THE RECORDS
—————
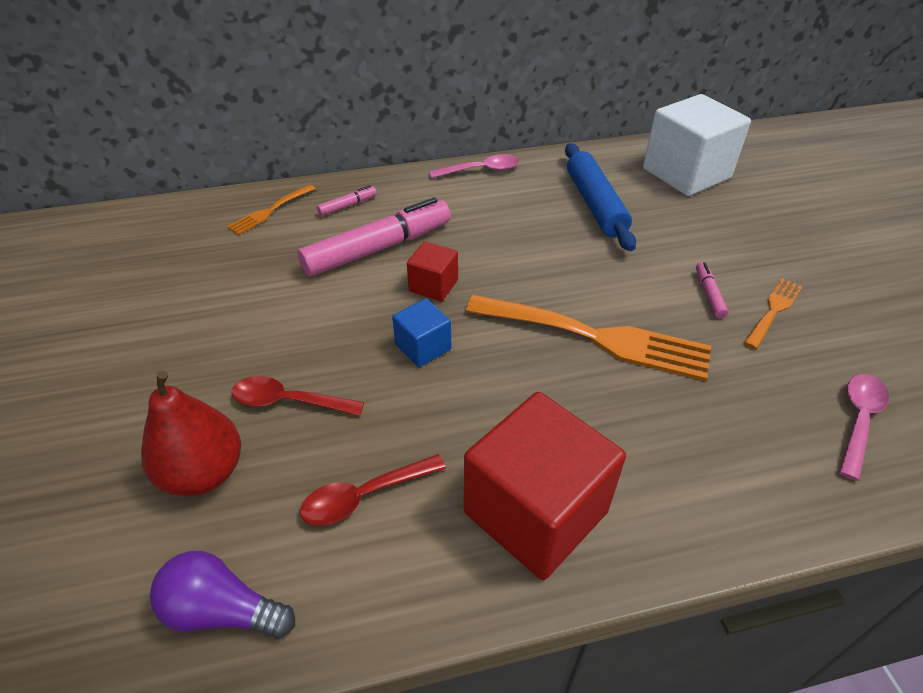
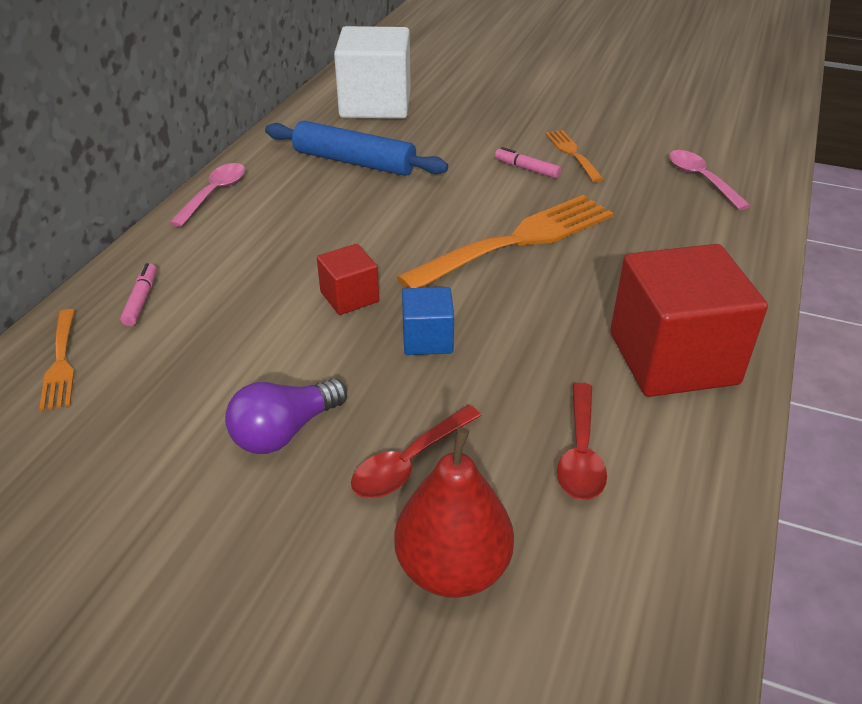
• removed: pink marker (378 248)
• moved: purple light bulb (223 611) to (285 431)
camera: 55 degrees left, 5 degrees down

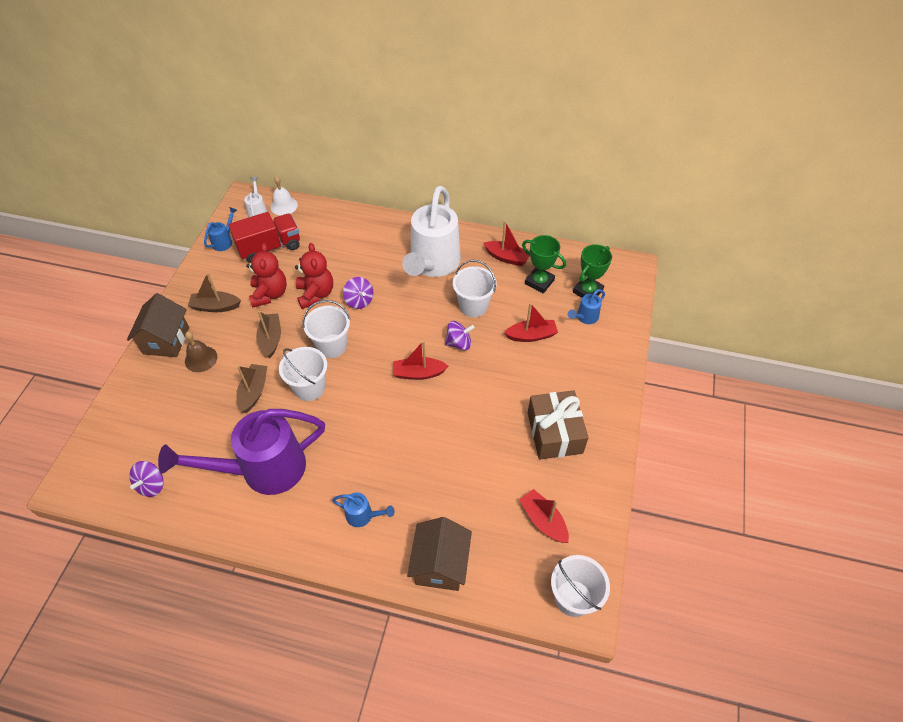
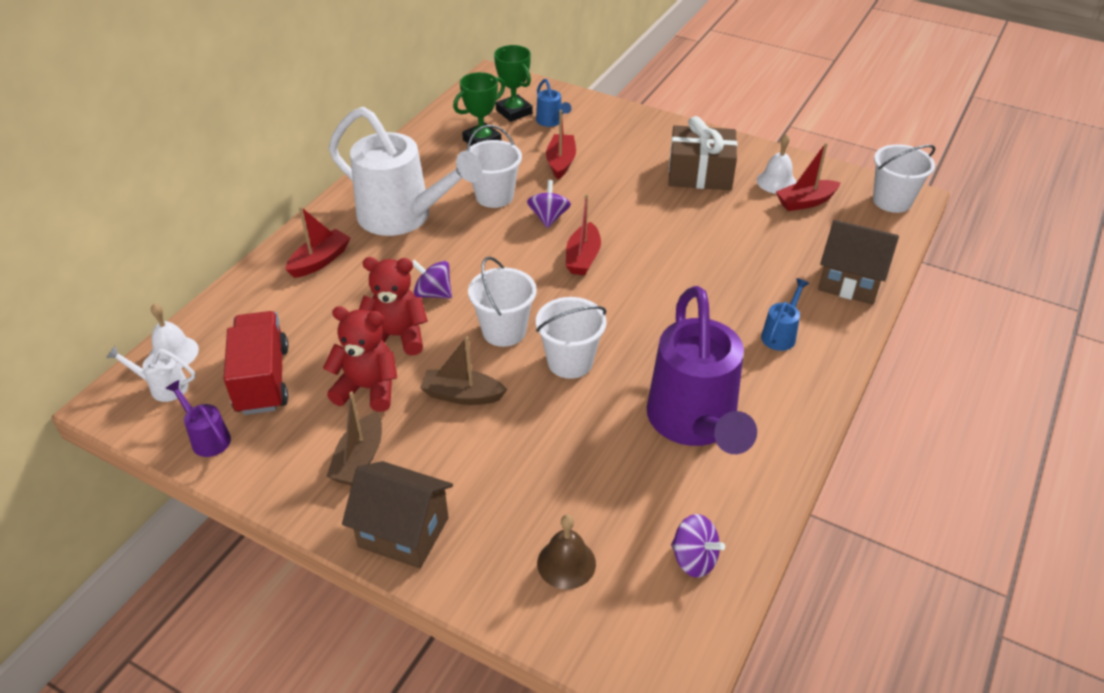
• recoloured: blue watering can (224 241) to purple watering can (207 438)
• moved: red boat (507 258) to (320 261)
• turned: purple spinning top (359 301) = (433 293) 135 degrees counterclockwise
• moved: brown bell (201 359) to (566 563)
• removed: brown boat (254 392)
• added: white bell (776 182)
camera: 75 degrees left, 10 degrees down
—————
WORK TO BE COMPLETED
A verbatim transcription of the listing is expected, with no pictures included.

ANSWER TO THIS PROBLEM
• removed: pink marker (378 248)
• moved: purple light bulb (223 611) to (285 431)
camera: 55 degrees left, 5 degrees down

• recoloured: blue watering can (224 241) to purple watering can (207 438)
• moved: red boat (507 258) to (320 261)
• turned: purple spinning top (359 301) = (433 293) 135 degrees counterclockwise
• moved: brown bell (201 359) to (566 563)
• removed: brown boat (254 392)
• added: white bell (776 182)
camera: 75 degrees left, 10 degrees down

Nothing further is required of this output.